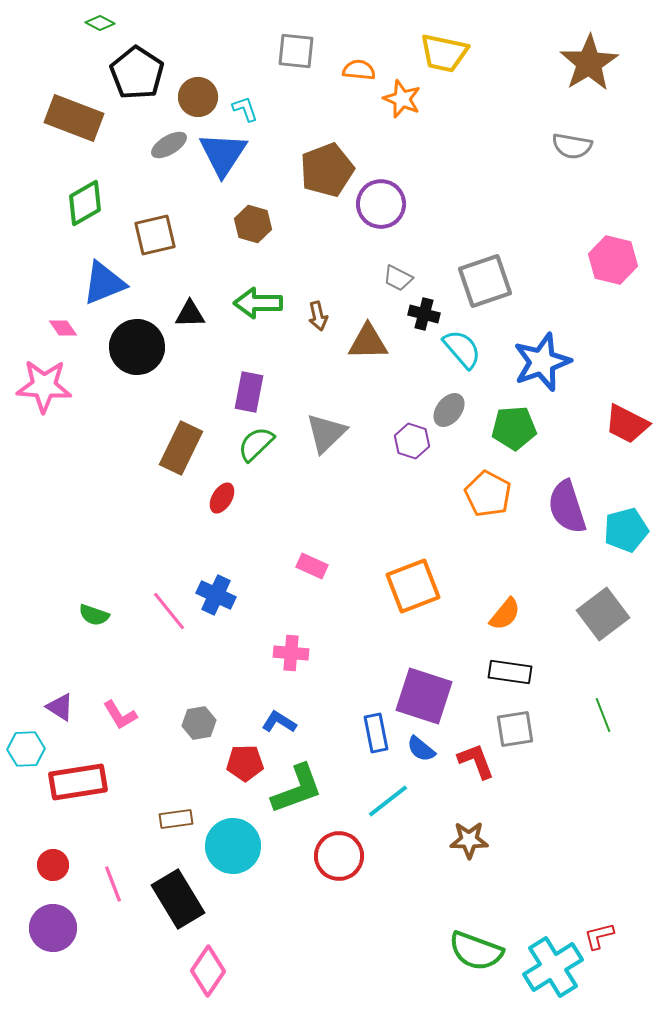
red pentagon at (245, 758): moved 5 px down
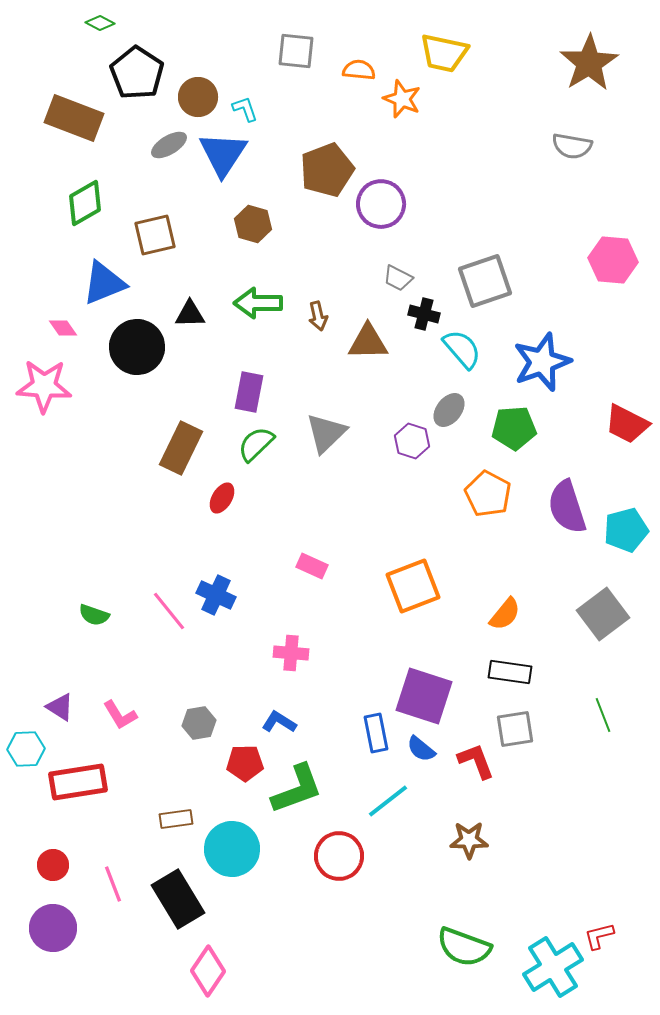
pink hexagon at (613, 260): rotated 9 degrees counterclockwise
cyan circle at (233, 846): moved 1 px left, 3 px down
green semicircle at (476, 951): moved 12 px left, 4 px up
...
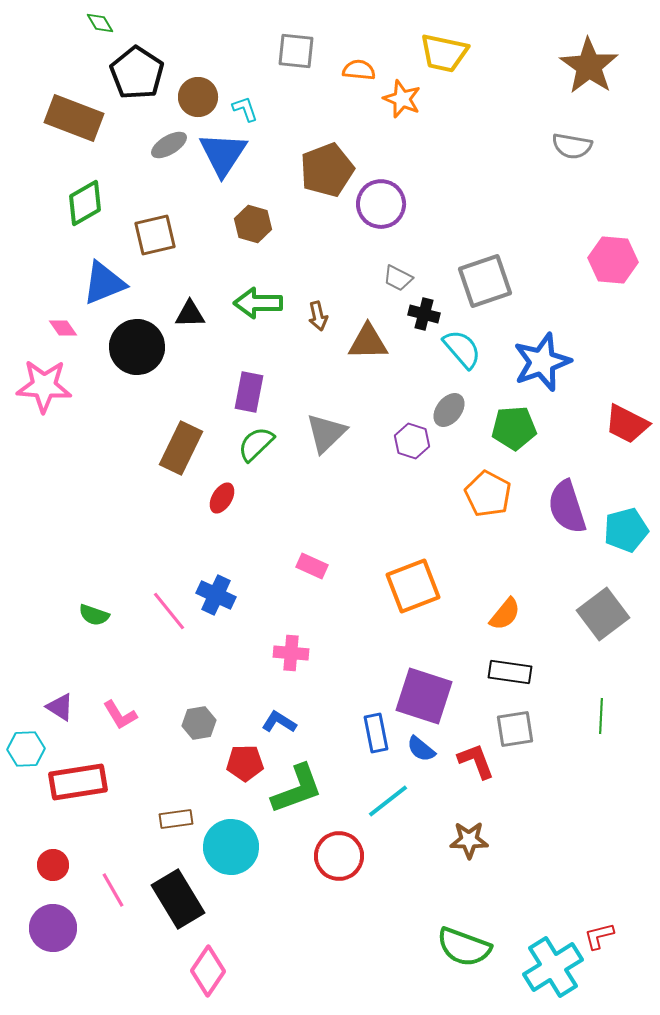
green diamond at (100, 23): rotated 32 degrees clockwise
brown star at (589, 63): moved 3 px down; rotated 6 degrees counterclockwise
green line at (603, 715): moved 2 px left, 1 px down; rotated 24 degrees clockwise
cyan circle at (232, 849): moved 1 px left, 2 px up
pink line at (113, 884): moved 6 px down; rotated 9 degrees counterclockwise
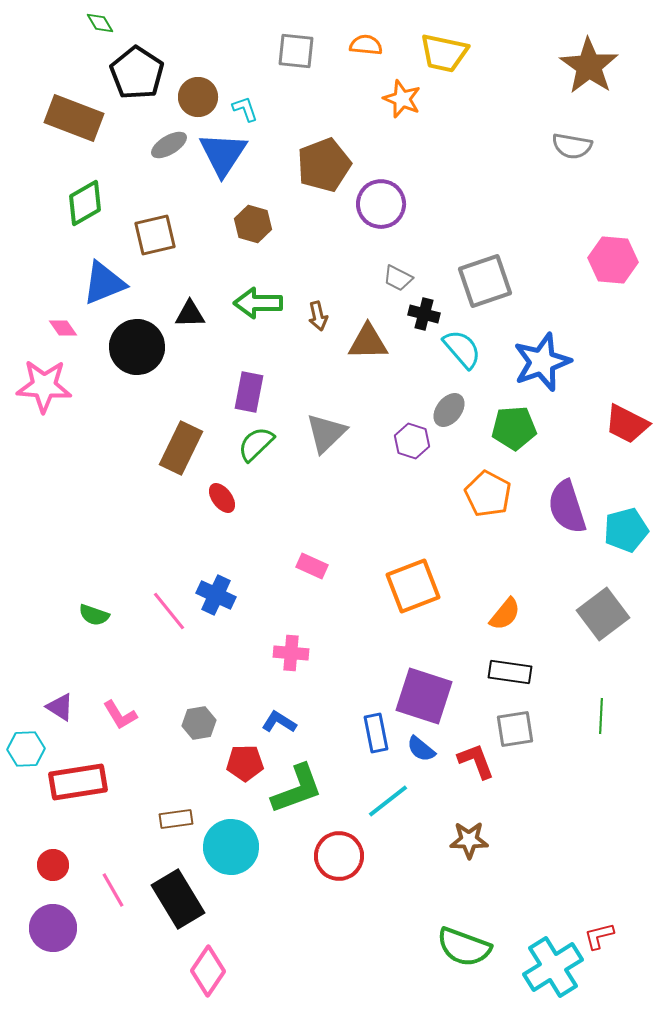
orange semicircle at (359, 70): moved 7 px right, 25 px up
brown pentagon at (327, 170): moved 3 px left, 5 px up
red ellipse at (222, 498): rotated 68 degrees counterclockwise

■ Requirements:
Please copy out, character for character, the item lines from the one containing "orange semicircle at" through the one containing "red ellipse at", including both of those lines.

■ Solution to this problem:
orange semicircle at (359, 70): moved 7 px right, 25 px up
brown pentagon at (327, 170): moved 3 px left, 5 px up
red ellipse at (222, 498): rotated 68 degrees counterclockwise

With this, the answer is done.